= Beginning of Section =
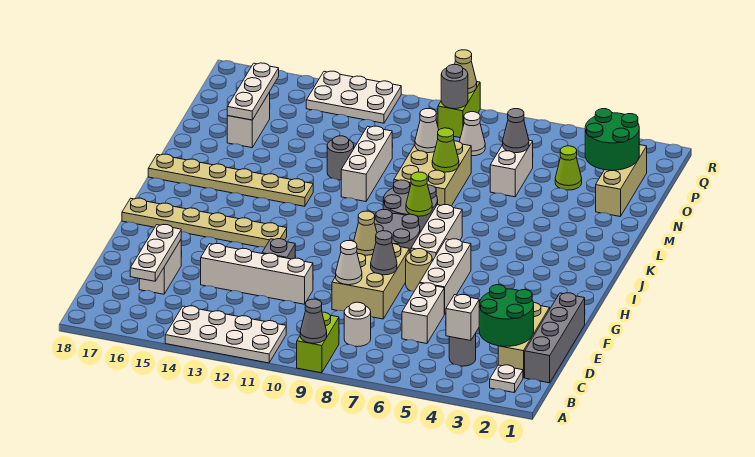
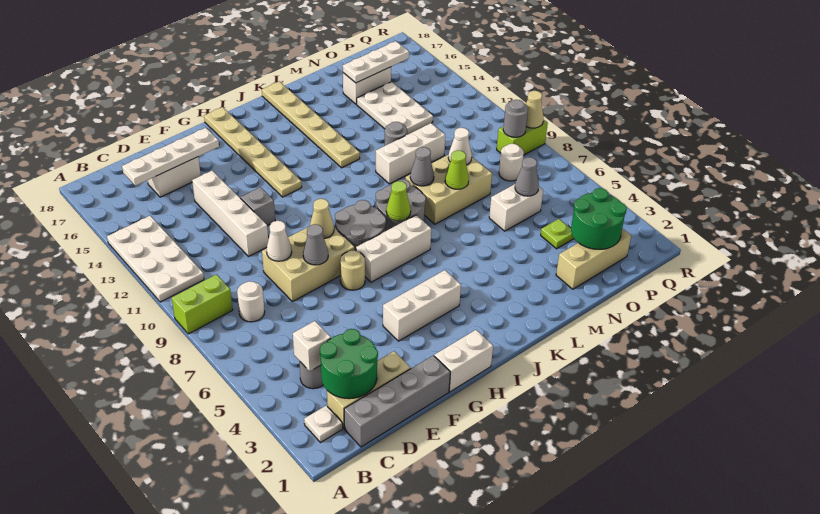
grey cone A9 level 2 -> grey cone L9 level 2
white plate C16:E16 level 2 -> white plate C16:F16 level 2
white brick D6:E6 level 1 -> white brick G1:H1 level 1
white brick F6:H6 level 1 -> white brick G4:I4 level 1
lime cone O4 level 1 -> lime plate O4 level 1
white cone P8 level 1 -> white round brick P8 level 1
white plate Q12:R14 level 1 -> white plate N13:O15 level 1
= End of Section =
### Exercise directions
Go through the records above and copy every line holding the word "white".

### Solution to the exercise
white plate C16:E16 level 2 -> white plate C16:F16 level 2
white brick D6:E6 level 1 -> white brick G1:H1 level 1
white brick F6:H6 level 1 -> white brick G4:I4 level 1
white cone P8 level 1 -> white round brick P8 level 1
white plate Q12:R14 level 1 -> white plate N13:O15 level 1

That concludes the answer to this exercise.